■ Your task
Every line containing the string "TEMP" is to be copied from the records.
⁂
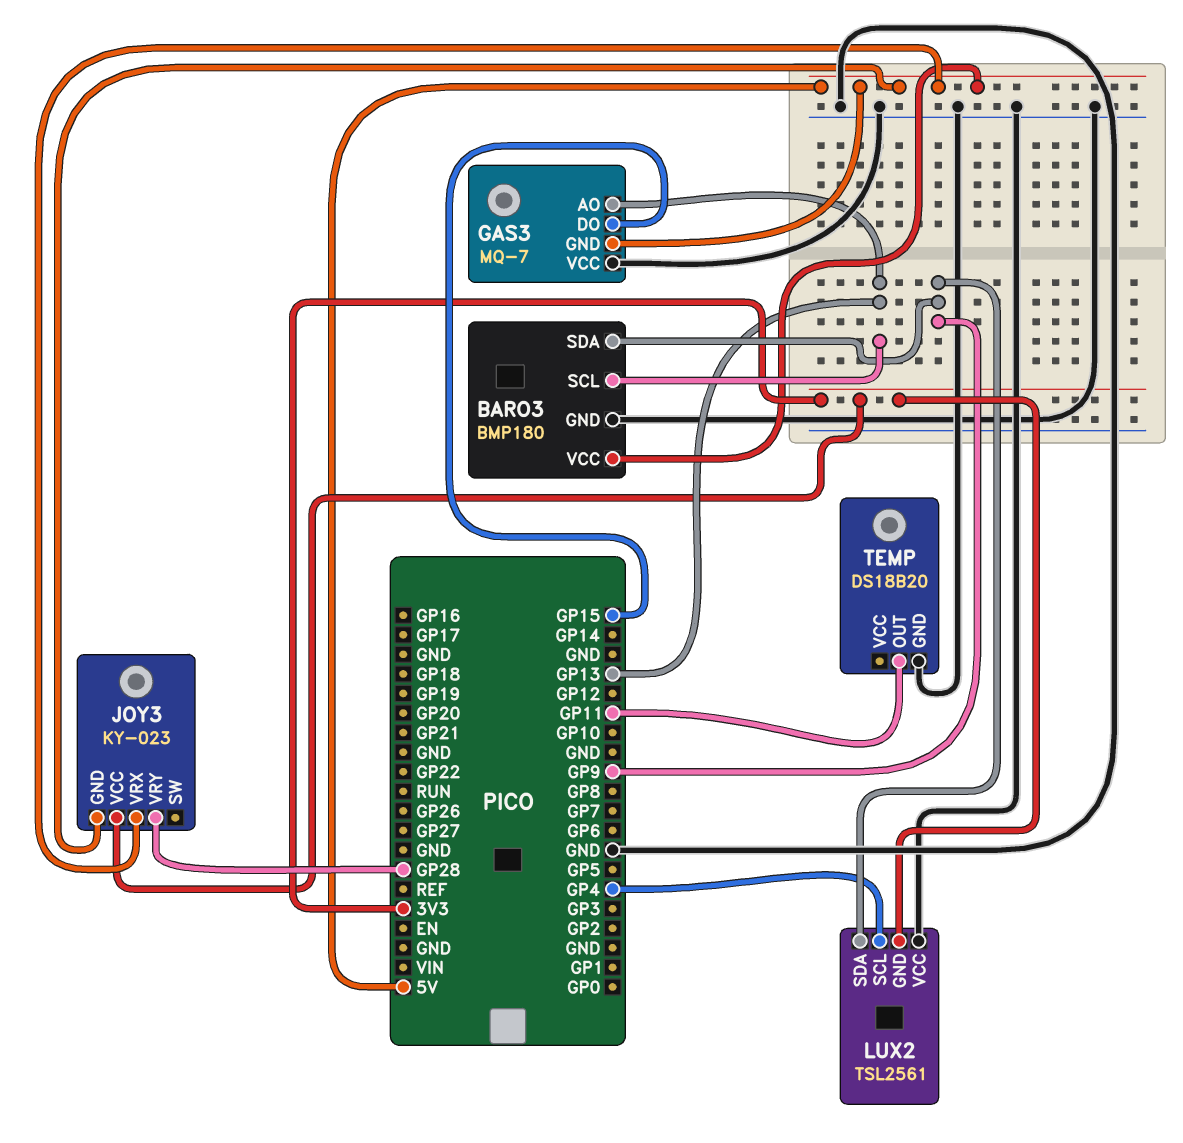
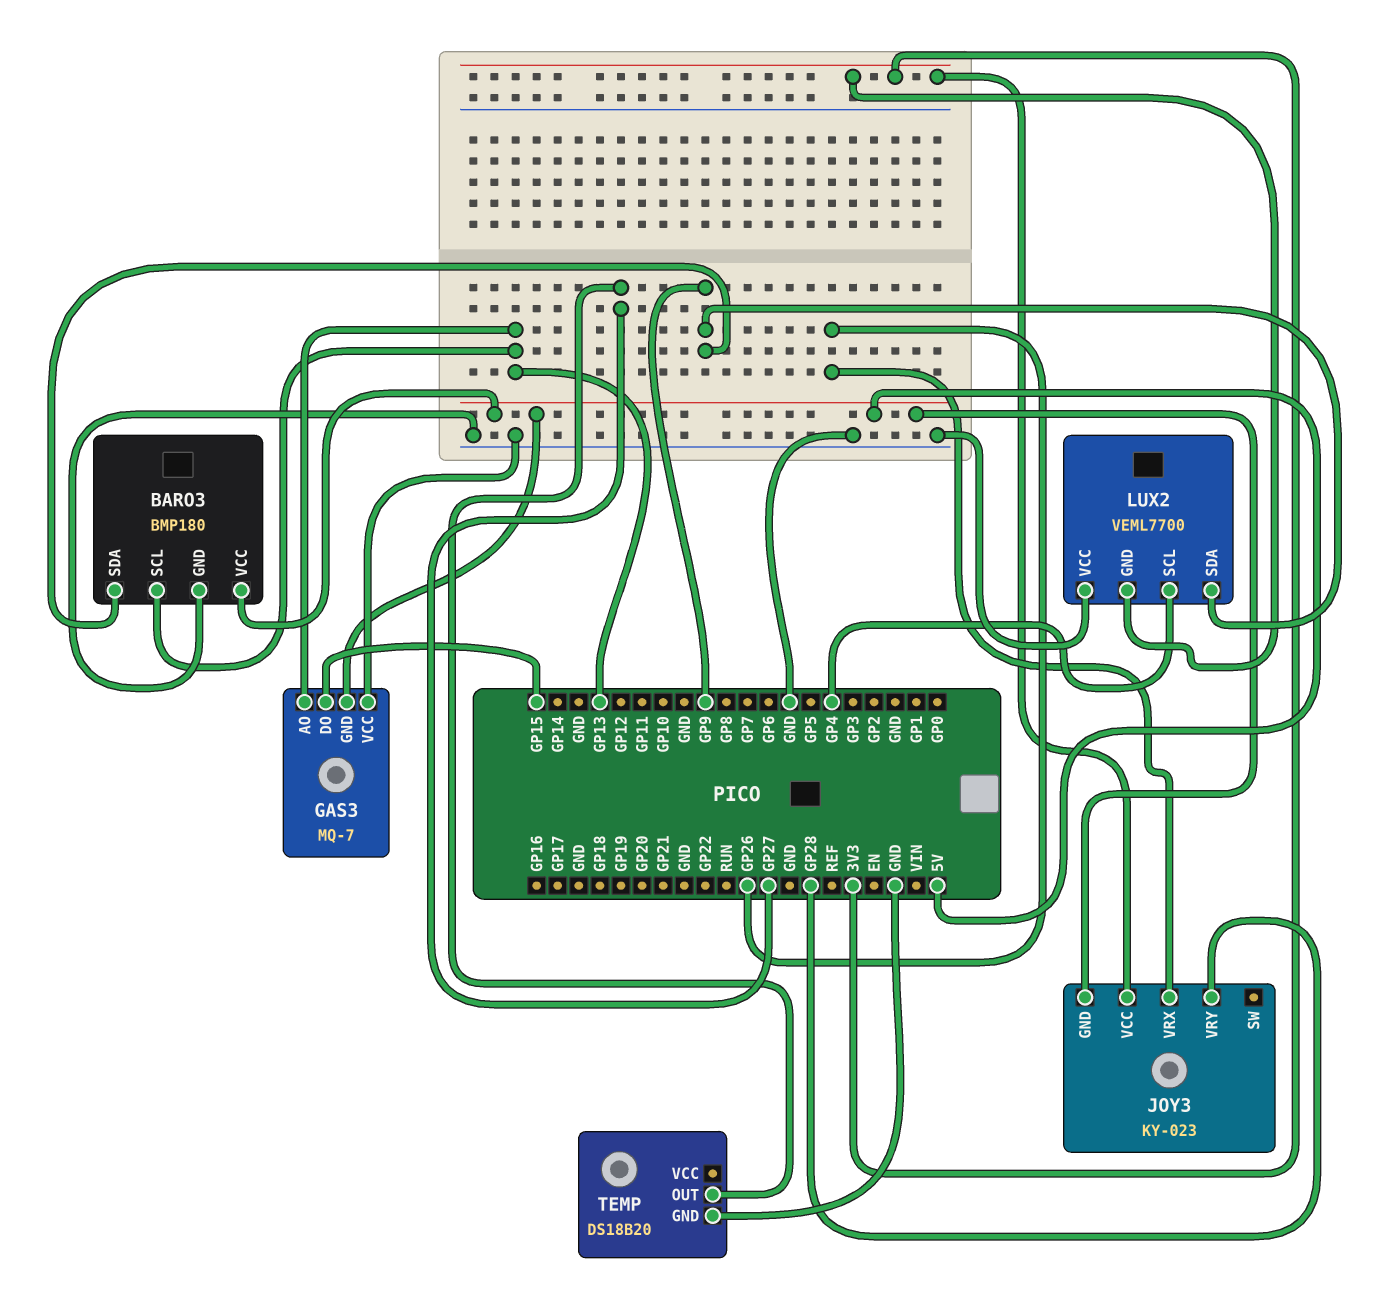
JOY3 pin VRX: 5V -> GP26
LUX2: TSL2561 -> VEML7700
TEMP pin OUT: GP11 -> GP27

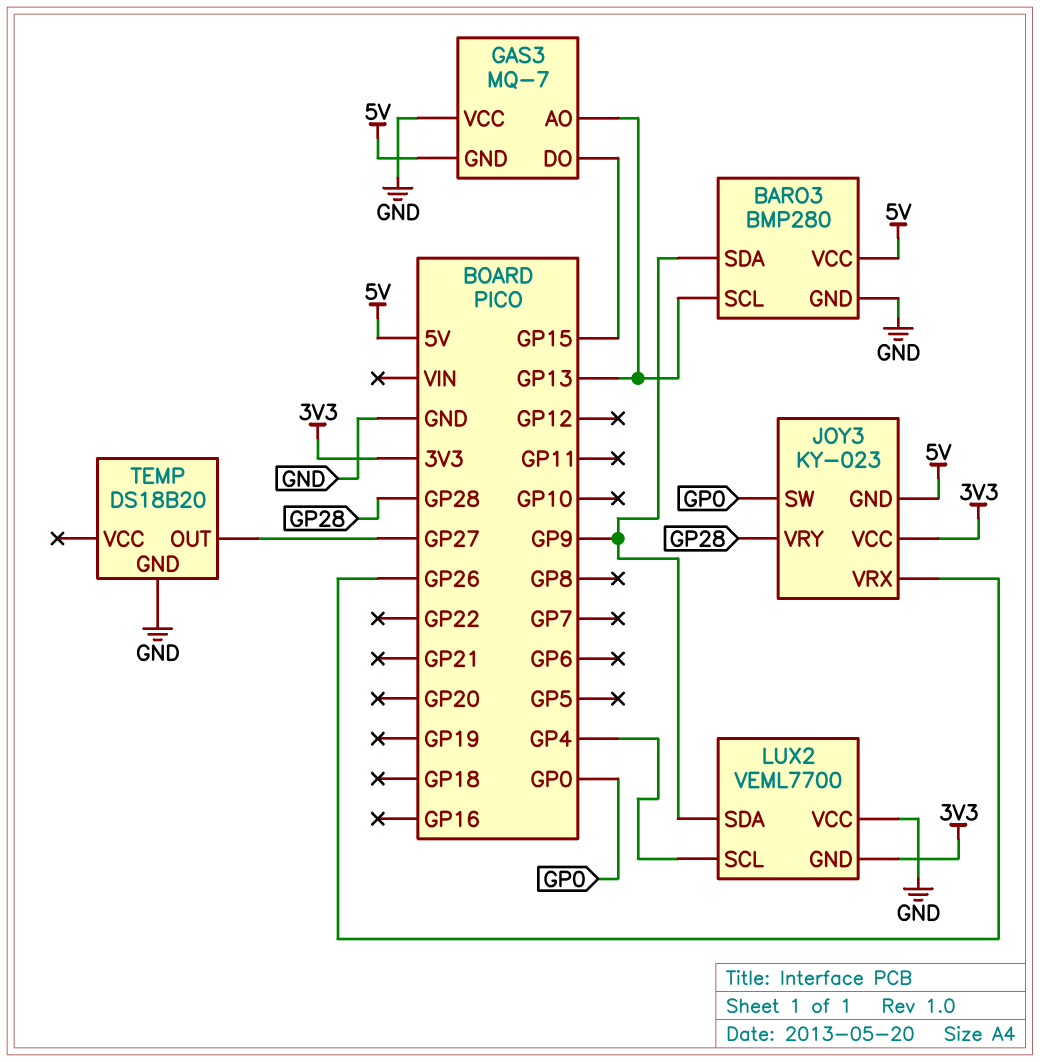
BARO3: BMP180 -> BMP280
JOY3 pin SW: none -> GP0

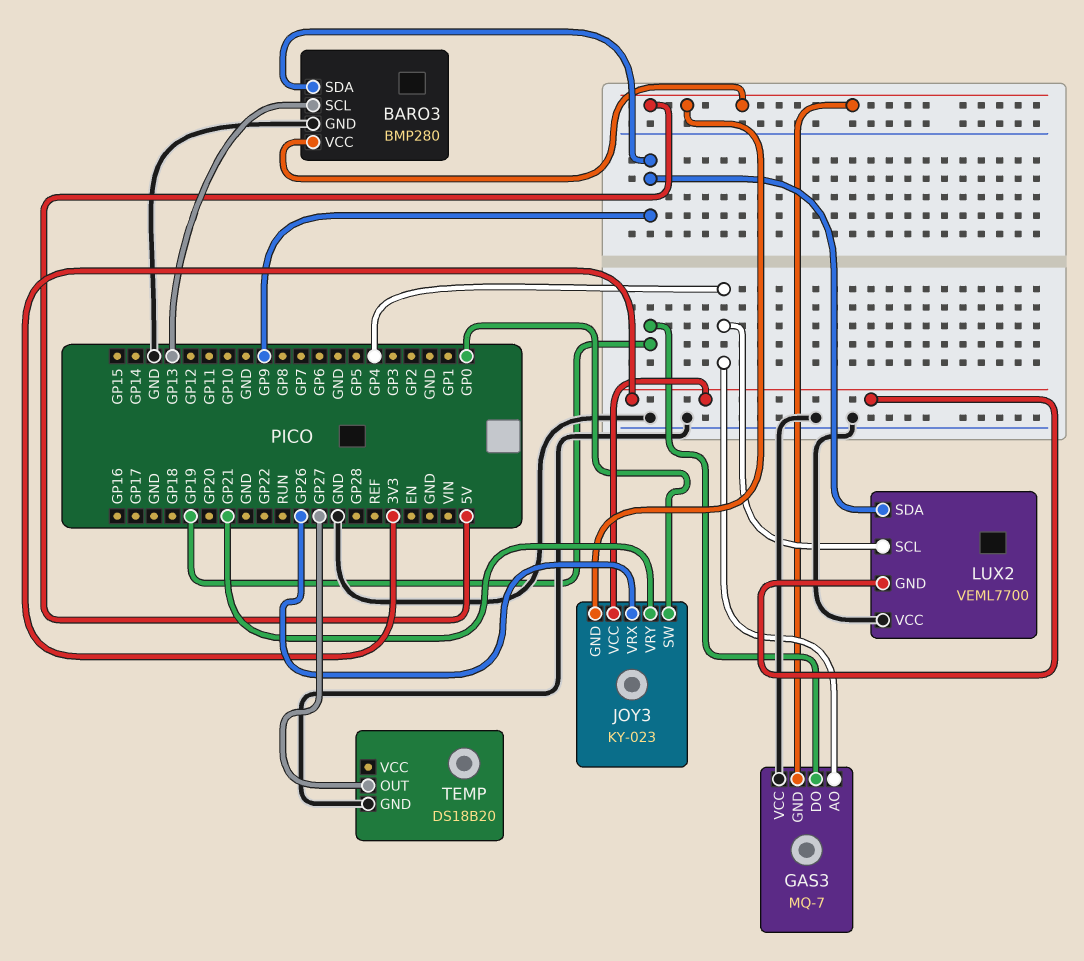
GAS3 pin AO: GP13 -> GP4
GAS3 pin DO: GP15 -> GP19
JOY3 pin VRY: GP28 -> GP21

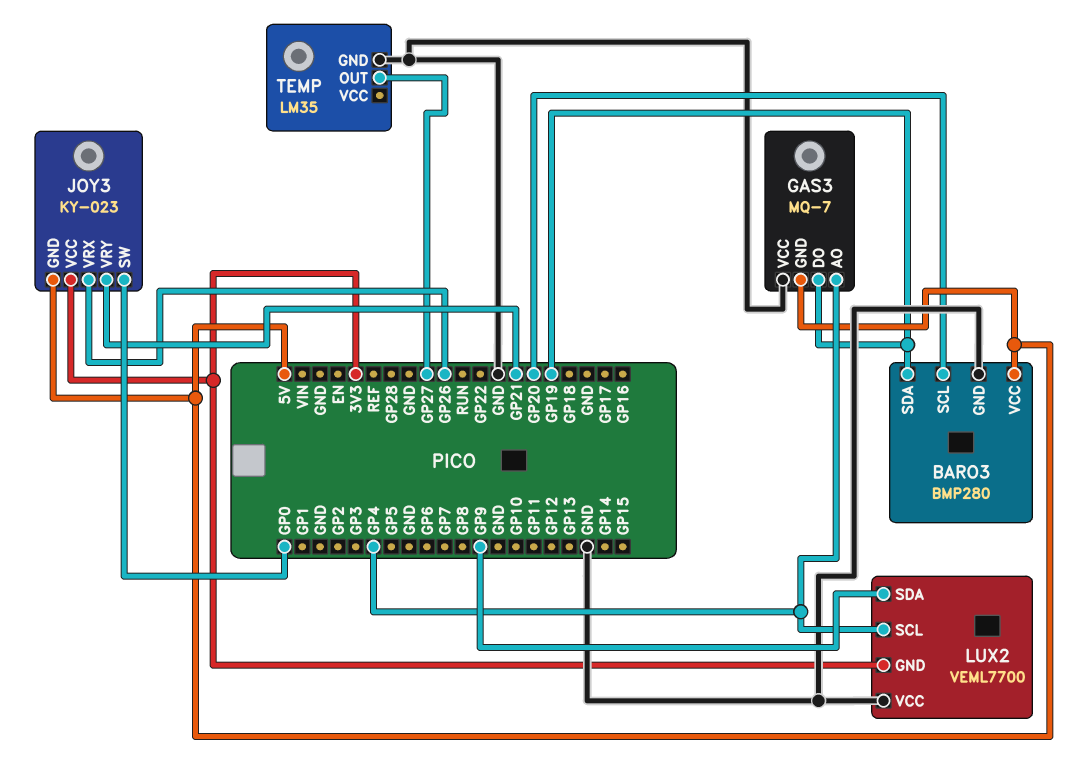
BARO3 pin SCL: GP13 -> GP20
BARO3 pin SDA: GP9 -> GP19
TEMP: DS18B20 -> LM35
⁂
■ Answer section
TEMP pin OUT: GP11 -> GP27
TEMP: DS18B20 -> LM35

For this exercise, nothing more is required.